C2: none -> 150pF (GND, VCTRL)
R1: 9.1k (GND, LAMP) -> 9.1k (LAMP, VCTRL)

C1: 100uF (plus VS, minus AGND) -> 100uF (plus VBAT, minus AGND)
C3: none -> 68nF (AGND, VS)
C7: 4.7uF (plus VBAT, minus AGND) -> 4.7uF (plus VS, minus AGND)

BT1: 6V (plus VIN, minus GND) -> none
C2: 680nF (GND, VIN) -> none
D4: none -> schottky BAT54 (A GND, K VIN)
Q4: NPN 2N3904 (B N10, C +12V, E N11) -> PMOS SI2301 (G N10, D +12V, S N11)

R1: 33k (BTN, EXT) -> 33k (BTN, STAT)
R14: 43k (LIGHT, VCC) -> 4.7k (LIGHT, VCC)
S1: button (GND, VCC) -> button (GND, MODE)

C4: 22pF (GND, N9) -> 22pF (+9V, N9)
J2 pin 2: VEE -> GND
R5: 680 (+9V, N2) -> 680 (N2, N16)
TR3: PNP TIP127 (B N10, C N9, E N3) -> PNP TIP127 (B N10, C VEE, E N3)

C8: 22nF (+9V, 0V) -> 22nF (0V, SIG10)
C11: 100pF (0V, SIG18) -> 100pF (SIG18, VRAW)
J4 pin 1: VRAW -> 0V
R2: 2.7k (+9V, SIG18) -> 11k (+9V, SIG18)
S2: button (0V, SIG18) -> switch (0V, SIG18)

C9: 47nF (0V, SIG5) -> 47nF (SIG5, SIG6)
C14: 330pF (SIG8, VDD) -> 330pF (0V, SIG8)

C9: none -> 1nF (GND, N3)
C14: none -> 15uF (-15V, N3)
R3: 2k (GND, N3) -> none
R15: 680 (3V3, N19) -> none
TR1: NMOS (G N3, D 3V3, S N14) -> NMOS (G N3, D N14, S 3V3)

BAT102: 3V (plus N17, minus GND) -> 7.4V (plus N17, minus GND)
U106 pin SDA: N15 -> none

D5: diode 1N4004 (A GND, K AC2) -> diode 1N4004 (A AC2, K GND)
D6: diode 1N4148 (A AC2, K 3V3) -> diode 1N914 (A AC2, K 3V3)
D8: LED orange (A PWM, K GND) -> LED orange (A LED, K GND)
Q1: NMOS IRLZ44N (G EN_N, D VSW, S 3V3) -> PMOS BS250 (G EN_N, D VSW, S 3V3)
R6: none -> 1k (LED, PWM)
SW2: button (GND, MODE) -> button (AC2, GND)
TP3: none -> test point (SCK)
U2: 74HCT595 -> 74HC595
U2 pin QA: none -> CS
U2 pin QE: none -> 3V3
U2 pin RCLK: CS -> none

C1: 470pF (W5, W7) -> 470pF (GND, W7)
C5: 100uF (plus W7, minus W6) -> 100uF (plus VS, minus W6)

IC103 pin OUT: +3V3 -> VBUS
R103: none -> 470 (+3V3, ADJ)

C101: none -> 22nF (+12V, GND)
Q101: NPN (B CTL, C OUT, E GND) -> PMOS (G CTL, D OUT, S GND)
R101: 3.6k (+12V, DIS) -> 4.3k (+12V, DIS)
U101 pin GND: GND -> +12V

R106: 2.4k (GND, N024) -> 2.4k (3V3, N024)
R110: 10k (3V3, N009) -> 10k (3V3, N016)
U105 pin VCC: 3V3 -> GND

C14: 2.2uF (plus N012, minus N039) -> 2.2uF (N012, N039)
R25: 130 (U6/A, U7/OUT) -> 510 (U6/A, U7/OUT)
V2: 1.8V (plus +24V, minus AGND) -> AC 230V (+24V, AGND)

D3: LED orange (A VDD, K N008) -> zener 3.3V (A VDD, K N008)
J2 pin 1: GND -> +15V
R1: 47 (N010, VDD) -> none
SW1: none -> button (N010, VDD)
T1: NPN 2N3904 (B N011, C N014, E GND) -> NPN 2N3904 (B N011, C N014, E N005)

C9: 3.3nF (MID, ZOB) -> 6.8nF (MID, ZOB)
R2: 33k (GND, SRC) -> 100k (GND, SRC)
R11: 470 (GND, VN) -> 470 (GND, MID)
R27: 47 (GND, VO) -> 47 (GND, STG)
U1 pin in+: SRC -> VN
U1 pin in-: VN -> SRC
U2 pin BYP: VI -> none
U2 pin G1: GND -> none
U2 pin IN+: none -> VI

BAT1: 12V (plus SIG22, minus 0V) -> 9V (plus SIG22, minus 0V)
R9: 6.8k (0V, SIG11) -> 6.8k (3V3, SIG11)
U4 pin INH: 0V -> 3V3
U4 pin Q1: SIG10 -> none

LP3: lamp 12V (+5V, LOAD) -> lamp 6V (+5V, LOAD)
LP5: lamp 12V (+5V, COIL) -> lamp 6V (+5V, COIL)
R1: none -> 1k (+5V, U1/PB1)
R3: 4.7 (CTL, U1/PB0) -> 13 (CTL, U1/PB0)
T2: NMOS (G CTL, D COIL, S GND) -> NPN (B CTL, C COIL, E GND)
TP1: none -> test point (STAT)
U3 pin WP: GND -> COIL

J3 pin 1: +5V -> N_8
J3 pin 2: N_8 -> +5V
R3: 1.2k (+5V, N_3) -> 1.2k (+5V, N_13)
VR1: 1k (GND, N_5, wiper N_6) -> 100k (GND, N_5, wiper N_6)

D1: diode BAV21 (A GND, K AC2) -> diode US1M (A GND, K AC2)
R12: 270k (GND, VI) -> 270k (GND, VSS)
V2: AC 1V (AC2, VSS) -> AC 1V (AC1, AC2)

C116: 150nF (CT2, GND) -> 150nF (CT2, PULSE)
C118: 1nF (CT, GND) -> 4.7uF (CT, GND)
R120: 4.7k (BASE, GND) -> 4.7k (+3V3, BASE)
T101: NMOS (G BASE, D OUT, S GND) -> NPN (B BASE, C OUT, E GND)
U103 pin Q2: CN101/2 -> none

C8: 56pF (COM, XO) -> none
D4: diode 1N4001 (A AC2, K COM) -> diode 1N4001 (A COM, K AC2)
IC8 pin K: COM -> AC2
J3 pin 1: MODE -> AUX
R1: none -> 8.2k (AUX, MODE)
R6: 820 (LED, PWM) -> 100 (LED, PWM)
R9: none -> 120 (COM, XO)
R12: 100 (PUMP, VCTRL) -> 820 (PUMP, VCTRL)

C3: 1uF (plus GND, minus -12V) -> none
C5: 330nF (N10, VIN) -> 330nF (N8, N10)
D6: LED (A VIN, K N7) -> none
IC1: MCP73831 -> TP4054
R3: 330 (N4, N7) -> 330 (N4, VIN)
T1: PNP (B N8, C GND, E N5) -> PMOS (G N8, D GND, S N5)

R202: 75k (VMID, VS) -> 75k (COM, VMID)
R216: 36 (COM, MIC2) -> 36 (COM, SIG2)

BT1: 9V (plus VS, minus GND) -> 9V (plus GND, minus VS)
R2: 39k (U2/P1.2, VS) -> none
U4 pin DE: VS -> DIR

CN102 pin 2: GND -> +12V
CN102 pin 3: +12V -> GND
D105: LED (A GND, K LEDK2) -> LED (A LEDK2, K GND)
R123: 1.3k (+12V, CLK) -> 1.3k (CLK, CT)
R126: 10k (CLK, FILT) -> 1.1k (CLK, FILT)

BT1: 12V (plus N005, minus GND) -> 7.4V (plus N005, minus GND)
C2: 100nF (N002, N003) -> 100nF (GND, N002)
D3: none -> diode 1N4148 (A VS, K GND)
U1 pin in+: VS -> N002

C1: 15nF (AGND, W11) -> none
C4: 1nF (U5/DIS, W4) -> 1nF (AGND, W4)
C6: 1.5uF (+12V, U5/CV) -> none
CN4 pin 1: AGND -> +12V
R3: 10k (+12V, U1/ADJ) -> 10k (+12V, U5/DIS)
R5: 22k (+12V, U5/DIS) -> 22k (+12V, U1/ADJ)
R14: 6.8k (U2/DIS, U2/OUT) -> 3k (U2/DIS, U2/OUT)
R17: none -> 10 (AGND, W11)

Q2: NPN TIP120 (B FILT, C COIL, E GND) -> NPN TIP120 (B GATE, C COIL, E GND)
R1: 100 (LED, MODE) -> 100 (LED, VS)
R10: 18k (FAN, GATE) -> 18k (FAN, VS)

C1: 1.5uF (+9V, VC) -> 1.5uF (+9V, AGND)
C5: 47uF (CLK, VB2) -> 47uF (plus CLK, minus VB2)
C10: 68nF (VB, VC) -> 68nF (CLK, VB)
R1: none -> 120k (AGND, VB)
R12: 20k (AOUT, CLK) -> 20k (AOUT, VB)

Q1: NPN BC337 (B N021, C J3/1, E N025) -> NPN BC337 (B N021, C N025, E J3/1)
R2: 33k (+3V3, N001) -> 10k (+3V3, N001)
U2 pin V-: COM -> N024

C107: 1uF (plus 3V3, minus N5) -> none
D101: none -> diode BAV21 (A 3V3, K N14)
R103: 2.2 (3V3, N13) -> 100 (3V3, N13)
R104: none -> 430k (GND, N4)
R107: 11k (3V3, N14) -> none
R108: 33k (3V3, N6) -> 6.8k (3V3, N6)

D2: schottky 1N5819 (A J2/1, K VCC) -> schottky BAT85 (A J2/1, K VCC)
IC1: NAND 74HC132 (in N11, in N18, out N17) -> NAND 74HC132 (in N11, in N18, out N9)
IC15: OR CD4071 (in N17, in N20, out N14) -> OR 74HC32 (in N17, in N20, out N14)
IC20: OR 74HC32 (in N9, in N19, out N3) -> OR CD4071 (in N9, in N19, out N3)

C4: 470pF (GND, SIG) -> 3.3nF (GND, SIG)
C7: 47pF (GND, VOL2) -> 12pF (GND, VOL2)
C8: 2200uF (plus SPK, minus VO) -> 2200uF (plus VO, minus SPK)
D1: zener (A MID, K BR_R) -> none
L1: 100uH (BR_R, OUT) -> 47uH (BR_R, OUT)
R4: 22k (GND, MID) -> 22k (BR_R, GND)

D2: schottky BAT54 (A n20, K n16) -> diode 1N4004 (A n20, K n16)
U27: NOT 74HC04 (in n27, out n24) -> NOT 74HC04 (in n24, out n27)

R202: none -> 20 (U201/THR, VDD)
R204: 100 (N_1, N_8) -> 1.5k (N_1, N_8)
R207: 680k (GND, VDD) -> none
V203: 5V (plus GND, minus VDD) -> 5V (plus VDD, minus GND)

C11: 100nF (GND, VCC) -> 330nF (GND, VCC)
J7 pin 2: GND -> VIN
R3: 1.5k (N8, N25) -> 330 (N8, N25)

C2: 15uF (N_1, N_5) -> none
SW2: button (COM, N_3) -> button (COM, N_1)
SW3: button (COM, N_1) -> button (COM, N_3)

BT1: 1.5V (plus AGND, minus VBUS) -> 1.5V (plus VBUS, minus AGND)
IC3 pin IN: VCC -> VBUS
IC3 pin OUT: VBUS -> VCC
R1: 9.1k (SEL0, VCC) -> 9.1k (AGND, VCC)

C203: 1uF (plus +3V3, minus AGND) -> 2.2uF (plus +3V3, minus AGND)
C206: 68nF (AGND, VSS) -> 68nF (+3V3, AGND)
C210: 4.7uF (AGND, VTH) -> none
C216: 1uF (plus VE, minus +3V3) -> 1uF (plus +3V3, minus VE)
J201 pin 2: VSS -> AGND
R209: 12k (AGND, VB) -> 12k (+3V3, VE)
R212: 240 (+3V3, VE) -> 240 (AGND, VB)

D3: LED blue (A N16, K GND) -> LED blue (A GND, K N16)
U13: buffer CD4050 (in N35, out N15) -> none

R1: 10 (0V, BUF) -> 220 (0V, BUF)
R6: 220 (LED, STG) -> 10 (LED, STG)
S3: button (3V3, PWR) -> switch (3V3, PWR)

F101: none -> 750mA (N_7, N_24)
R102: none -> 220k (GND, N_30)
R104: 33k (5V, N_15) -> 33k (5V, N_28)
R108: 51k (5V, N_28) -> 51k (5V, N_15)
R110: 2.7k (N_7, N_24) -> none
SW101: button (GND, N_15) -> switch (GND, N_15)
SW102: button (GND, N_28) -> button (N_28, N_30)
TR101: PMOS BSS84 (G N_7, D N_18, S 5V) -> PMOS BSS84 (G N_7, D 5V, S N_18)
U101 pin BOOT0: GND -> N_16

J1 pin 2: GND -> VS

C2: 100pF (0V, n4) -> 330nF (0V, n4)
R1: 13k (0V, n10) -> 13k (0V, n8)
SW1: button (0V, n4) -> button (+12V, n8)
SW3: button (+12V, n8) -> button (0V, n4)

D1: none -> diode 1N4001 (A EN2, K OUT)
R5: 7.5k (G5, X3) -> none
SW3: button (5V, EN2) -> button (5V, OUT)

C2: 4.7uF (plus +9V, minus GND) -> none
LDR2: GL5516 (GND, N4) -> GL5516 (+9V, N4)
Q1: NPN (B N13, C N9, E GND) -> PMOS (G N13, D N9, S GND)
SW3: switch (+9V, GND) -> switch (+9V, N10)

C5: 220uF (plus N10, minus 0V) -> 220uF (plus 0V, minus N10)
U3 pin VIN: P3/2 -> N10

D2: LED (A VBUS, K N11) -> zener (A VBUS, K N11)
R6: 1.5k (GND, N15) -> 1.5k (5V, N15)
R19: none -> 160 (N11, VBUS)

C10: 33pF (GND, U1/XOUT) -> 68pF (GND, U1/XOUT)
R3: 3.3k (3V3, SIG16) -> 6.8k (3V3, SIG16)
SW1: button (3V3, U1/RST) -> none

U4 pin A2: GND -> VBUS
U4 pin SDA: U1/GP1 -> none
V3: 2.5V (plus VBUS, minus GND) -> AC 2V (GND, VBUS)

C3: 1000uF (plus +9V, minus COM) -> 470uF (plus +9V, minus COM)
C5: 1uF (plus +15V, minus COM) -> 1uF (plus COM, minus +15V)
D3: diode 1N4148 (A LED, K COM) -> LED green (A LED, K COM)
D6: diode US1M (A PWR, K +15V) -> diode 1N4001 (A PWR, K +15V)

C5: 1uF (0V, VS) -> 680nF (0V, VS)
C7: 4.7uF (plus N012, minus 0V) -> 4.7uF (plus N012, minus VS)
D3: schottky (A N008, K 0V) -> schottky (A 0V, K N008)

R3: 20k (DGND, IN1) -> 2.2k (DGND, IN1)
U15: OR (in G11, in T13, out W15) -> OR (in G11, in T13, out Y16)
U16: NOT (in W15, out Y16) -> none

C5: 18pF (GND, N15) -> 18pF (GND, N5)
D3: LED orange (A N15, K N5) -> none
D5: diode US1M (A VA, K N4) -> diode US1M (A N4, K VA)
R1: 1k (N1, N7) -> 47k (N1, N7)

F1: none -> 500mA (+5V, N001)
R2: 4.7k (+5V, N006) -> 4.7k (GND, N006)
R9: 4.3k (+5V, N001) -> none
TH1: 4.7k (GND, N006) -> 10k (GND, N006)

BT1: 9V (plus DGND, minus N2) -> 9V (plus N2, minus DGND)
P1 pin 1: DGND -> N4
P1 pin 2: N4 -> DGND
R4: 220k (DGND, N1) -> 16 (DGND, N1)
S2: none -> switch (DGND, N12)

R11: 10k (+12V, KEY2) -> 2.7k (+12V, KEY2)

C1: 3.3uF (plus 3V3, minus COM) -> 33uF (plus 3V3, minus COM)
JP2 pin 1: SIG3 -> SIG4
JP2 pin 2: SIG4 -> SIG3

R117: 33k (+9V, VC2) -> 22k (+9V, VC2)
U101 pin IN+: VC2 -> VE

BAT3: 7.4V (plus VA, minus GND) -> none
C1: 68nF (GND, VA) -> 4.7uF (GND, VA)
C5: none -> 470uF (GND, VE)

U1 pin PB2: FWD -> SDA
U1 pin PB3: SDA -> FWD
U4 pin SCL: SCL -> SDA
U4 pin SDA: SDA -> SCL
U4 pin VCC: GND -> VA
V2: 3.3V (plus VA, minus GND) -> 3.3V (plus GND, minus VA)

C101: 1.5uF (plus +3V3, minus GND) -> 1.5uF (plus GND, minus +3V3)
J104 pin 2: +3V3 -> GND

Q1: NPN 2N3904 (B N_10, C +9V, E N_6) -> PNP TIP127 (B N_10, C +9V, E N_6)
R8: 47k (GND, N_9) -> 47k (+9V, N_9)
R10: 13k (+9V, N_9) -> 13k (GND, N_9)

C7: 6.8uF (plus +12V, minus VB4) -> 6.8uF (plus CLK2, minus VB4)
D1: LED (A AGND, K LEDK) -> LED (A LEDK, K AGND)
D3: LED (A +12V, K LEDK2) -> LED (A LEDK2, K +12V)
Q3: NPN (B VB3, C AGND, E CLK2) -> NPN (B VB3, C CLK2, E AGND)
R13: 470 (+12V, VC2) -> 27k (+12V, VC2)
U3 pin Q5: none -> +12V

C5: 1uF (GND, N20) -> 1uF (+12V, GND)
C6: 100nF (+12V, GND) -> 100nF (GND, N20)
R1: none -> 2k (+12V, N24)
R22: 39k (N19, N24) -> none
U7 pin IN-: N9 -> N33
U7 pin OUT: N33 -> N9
^^^^^^^^
What to produce: Return, with no change at all, every line in the entries above from the line containing "Q101: NPN (B" through the line containing "C118: 1nF (CT, GND) -> 4.7uF (CT, GND)".

Expected answer:
Q101: NPN (B CTL, C OUT, E GND) -> PMOS (G CTL, D OUT, S GND)
R101: 3.6k (+12V, DIS) -> 4.3k (+12V, DIS)
U101 pin GND: GND -> +12V

R106: 2.4k (GND, N024) -> 2.4k (3V3, N024)
R110: 10k (3V3, N009) -> 10k (3V3, N016)
U105 pin VCC: 3V3 -> GND

C14: 2.2uF (plus N012, minus N039) -> 2.2uF (N012, N039)
R25: 130 (U6/A, U7/OUT) -> 510 (U6/A, U7/OUT)
V2: 1.8V (plus +24V, minus AGND) -> AC 230V (+24V, AGND)

D3: LED orange (A VDD, K N008) -> zener 3.3V (A VDD, K N008)
J2 pin 1: GND -> +15V
R1: 47 (N010, VDD) -> none
SW1: none -> button (N010, VDD)
T1: NPN 2N3904 (B N011, C N014, E GND) -> NPN 2N3904 (B N011, C N014, E N005)

C9: 3.3nF (MID, ZOB) -> 6.8nF (MID, ZOB)
R2: 33k (GND, SRC) -> 100k (GND, SRC)
R11: 470 (GND, VN) -> 470 (GND, MID)
R27: 47 (GND, VO) -> 47 (GND, STG)
U1 pin in+: SRC -> VN
U1 pin in-: VN -> SRC
U2 pin BYP: VI -> none
U2 pin G1: GND -> none
U2 pin IN+: none -> VI

BAT1: 12V (plus SIG22, minus 0V) -> 9V (plus SIG22, minus 0V)
R9: 6.8k (0V, SIG11) -> 6.8k (3V3, SIG11)
U4 pin INH: 0V -> 3V3
U4 pin Q1: SIG10 -> none

LP3: lamp 12V (+5V, LOAD) -> lamp 6V (+5V, LOAD)
LP5: lamp 12V (+5V, COIL) -> lamp 6V (+5V, COIL)
R1: none -> 1k (+5V, U1/PB1)
R3: 4.7 (CTL, U1/PB0) -> 13 (CTL, U1/PB0)
T2: NMOS (G CTL, D COIL, S GND) -> NPN (B CTL, C COIL, E GND)
TP1: none -> test point (STAT)
U3 pin WP: GND -> COIL

J3 pin 1: +5V -> N_8
J3 pin 2: N_8 -> +5V
R3: 1.2k (+5V, N_3) -> 1.2k (+5V, N_13)
VR1: 1k (GND, N_5, wiper N_6) -> 100k (GND, N_5, wiper N_6)

D1: diode BAV21 (A GND, K AC2) -> diode US1M (A GND, K AC2)
R12: 270k (GND, VI) -> 270k (GND, VSS)
V2: AC 1V (AC2, VSS) -> AC 1V (AC1, AC2)

C116: 150nF (CT2, GND) -> 150nF (CT2, PULSE)
C118: 1nF (CT, GND) -> 4.7uF (CT, GND)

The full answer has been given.